- _Work to be completed_: Every line of the following records that includes "turquoise" should be copied.

- _Provided entries_:
++++++++

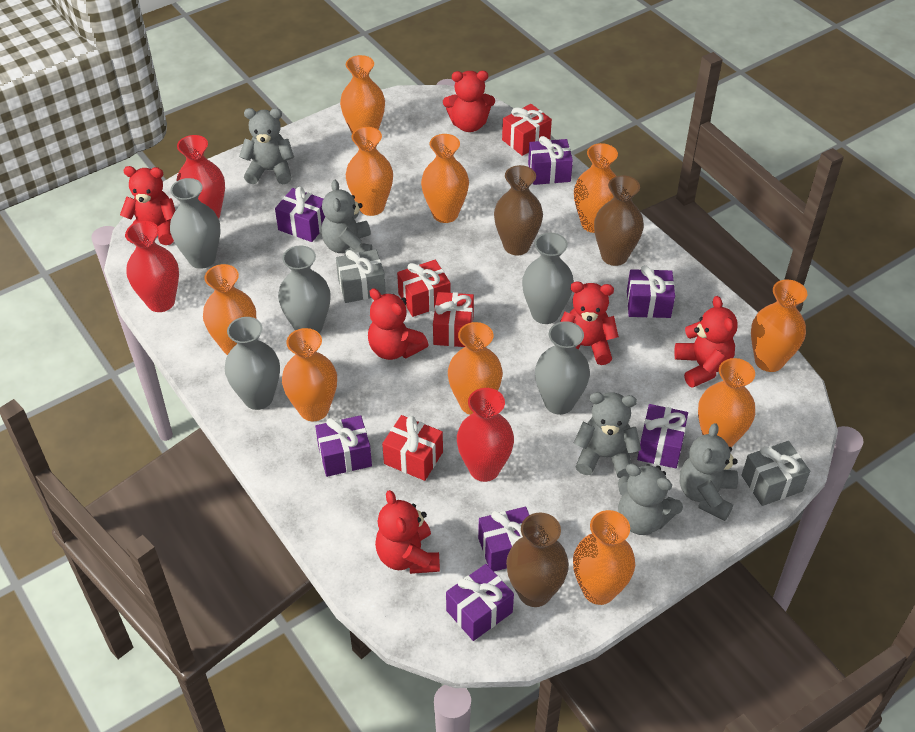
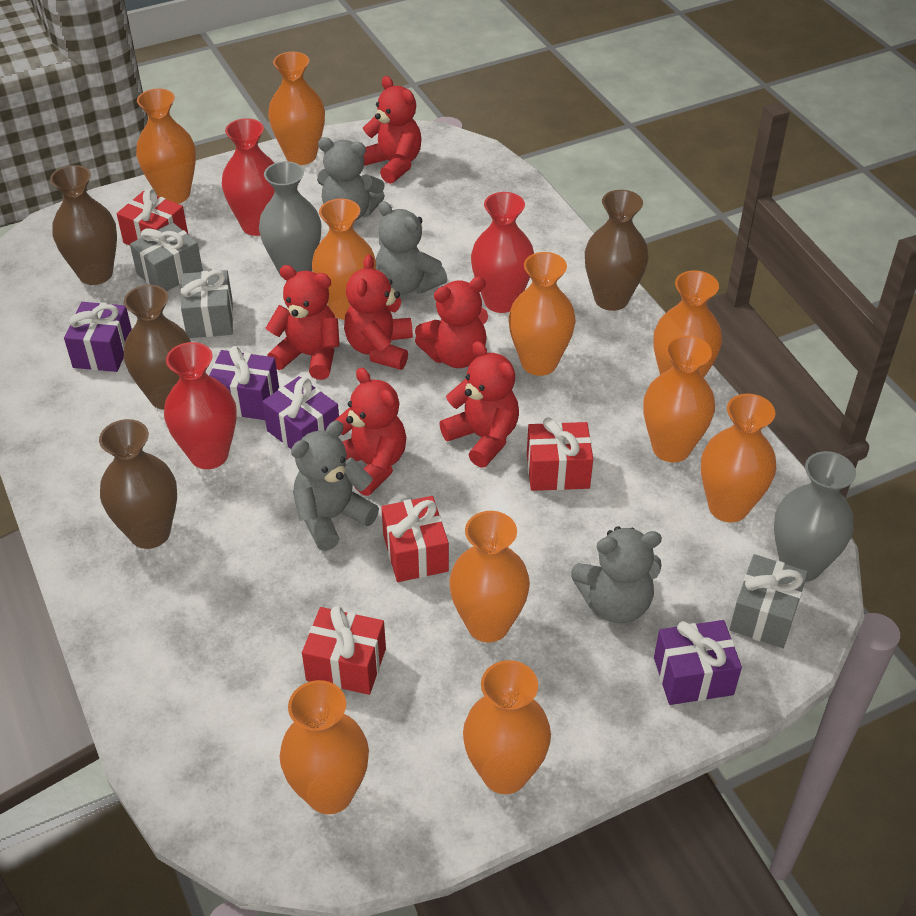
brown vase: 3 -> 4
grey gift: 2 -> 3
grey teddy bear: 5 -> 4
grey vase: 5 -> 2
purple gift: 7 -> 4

++++++++

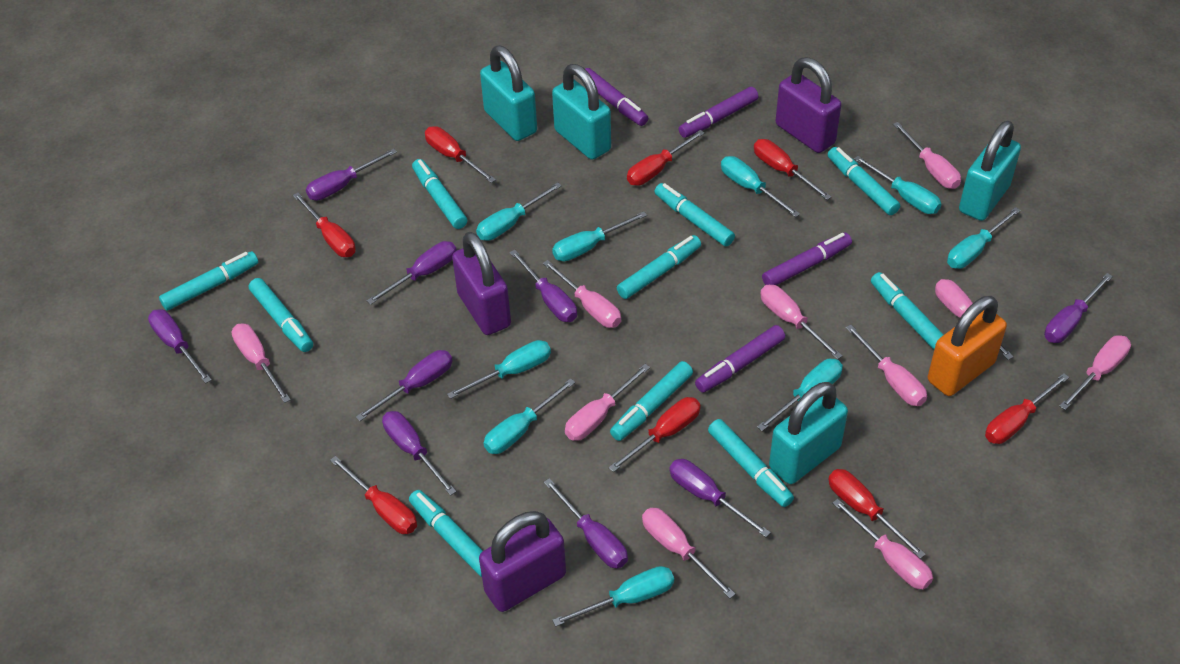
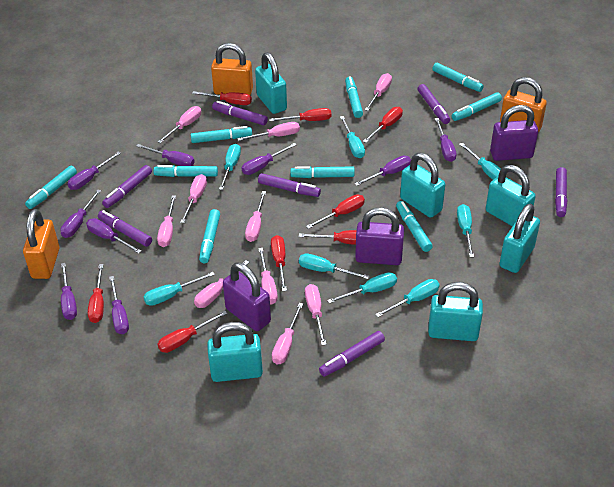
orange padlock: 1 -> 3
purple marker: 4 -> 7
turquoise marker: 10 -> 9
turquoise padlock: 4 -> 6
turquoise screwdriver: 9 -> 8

++++++++

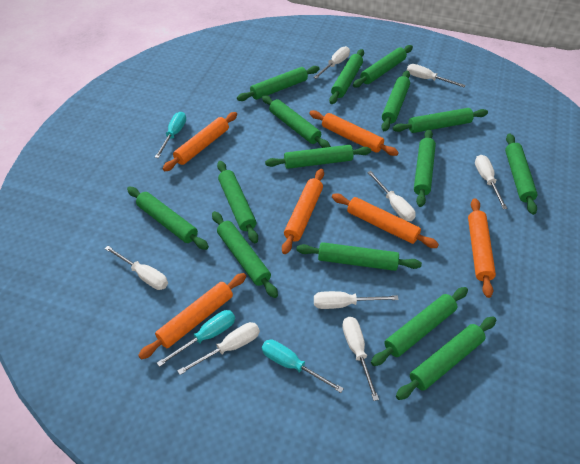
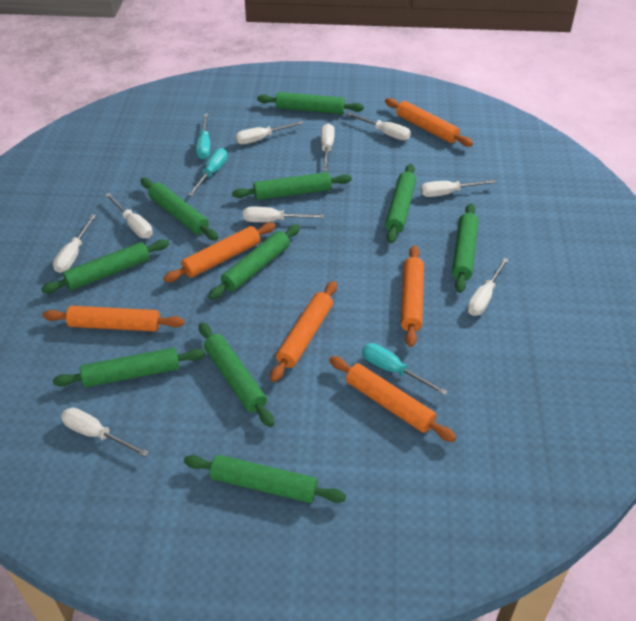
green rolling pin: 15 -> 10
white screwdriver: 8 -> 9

++++++++

- _Solution to the exercise_:
turquoise marker: 10 -> 9
turquoise padlock: 4 -> 6
turquoise screwdriver: 9 -> 8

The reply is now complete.